**Work item:** Filter on the word "none": copy each matching line from the listing below.

**Input data:**
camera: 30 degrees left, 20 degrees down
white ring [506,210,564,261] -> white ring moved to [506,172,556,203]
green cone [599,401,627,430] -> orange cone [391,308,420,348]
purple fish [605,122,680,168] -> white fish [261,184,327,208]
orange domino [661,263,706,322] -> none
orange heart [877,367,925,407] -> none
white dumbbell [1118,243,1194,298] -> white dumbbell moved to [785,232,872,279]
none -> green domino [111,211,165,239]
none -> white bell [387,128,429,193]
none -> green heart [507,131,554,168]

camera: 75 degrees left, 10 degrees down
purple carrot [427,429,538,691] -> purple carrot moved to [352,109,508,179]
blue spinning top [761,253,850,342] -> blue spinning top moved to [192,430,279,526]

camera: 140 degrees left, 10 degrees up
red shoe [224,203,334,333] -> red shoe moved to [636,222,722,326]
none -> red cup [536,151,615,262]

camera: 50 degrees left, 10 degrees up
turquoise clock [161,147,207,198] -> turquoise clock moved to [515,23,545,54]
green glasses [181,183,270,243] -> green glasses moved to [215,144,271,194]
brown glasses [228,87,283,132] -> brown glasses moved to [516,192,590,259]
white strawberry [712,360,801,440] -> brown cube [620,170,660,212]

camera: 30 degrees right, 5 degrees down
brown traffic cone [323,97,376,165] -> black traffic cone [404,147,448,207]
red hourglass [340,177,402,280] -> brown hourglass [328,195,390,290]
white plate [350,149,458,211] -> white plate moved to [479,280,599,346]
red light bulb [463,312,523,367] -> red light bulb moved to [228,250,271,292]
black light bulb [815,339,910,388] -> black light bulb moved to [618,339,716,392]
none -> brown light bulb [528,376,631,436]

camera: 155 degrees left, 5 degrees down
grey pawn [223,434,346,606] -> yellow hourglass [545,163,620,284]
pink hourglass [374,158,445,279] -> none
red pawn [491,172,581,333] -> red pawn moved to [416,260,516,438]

**Answer space:**
orange domino [661,263,706,322] -> none
orange heart [877,367,925,407] -> none
none -> green domino [111,211,165,239]
none -> white bell [387,128,429,193]
none -> green heart [507,131,554,168]
none -> red cup [536,151,615,262]
none -> brown light bulb [528,376,631,436]
pink hourglass [374,158,445,279] -> none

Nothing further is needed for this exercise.